TRY IT » Whatever the records say, set them down exactly.

GIVEN INFORMATION »
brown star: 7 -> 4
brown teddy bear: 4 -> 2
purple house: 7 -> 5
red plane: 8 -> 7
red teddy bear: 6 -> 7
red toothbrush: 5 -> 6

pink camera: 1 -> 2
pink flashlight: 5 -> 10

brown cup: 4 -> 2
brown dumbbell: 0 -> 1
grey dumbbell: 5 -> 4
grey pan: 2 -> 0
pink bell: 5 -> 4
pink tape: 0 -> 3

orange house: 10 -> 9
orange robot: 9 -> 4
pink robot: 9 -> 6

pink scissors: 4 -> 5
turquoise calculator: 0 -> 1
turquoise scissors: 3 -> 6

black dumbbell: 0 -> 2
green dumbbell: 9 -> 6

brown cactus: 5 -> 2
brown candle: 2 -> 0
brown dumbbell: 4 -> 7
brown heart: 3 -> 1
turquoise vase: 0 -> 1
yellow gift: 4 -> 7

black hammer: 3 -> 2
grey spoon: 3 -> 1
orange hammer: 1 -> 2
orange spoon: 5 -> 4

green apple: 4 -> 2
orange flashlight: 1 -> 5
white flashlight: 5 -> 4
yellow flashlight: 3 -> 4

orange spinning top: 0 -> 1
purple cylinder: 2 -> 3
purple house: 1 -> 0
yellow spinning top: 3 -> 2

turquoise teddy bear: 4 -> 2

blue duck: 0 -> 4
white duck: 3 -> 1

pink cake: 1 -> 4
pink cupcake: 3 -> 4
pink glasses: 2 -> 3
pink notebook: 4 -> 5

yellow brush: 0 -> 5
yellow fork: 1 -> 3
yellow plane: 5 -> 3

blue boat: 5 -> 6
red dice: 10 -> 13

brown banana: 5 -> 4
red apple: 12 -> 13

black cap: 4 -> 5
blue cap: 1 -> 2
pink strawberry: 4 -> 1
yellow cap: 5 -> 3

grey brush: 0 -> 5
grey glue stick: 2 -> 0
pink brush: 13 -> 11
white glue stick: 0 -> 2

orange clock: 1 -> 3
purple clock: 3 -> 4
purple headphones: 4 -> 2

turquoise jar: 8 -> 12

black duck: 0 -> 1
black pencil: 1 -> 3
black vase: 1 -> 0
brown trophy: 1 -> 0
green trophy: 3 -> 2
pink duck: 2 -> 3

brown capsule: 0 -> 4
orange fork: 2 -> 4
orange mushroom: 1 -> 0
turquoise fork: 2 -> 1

RESPONSE AREA »
brown star: 7 -> 4
brown teddy bear: 4 -> 2
purple house: 7 -> 5
red plane: 8 -> 7
red teddy bear: 6 -> 7
red toothbrush: 5 -> 6

pink camera: 1 -> 2
pink flashlight: 5 -> 10

brown cup: 4 -> 2
brown dumbbell: 0 -> 1
grey dumbbell: 5 -> 4
grey pan: 2 -> 0
pink bell: 5 -> 4
pink tape: 0 -> 3

orange house: 10 -> 9
orange robot: 9 -> 4
pink robot: 9 -> 6

pink scissors: 4 -> 5
turquoise calculator: 0 -> 1
turquoise scissors: 3 -> 6

black dumbbell: 0 -> 2
green dumbbell: 9 -> 6

brown cactus: 5 -> 2
brown candle: 2 -> 0
brown dumbbell: 4 -> 7
brown heart: 3 -> 1
turquoise vase: 0 -> 1
yellow gift: 4 -> 7

black hammer: 3 -> 2
grey spoon: 3 -> 1
orange hammer: 1 -> 2
orange spoon: 5 -> 4

green apple: 4 -> 2
orange flashlight: 1 -> 5
white flashlight: 5 -> 4
yellow flashlight: 3 -> 4

orange spinning top: 0 -> 1
purple cylinder: 2 -> 3
purple house: 1 -> 0
yellow spinning top: 3 -> 2

turquoise teddy bear: 4 -> 2

blue duck: 0 -> 4
white duck: 3 -> 1

pink cake: 1 -> 4
pink cupcake: 3 -> 4
pink glasses: 2 -> 3
pink notebook: 4 -> 5

yellow brush: 0 -> 5
yellow fork: 1 -> 3
yellow plane: 5 -> 3

blue boat: 5 -> 6
red dice: 10 -> 13

brown banana: 5 -> 4
red apple: 12 -> 13

black cap: 4 -> 5
blue cap: 1 -> 2
pink strawberry: 4 -> 1
yellow cap: 5 -> 3

grey brush: 0 -> 5
grey glue stick: 2 -> 0
pink brush: 13 -> 11
white glue stick: 0 -> 2

orange clock: 1 -> 3
purple clock: 3 -> 4
purple headphones: 4 -> 2

turquoise jar: 8 -> 12

black duck: 0 -> 1
black pencil: 1 -> 3
black vase: 1 -> 0
brown trophy: 1 -> 0
green trophy: 3 -> 2
pink duck: 2 -> 3

brown capsule: 0 -> 4
orange fork: 2 -> 4
orange mushroom: 1 -> 0
turquoise fork: 2 -> 1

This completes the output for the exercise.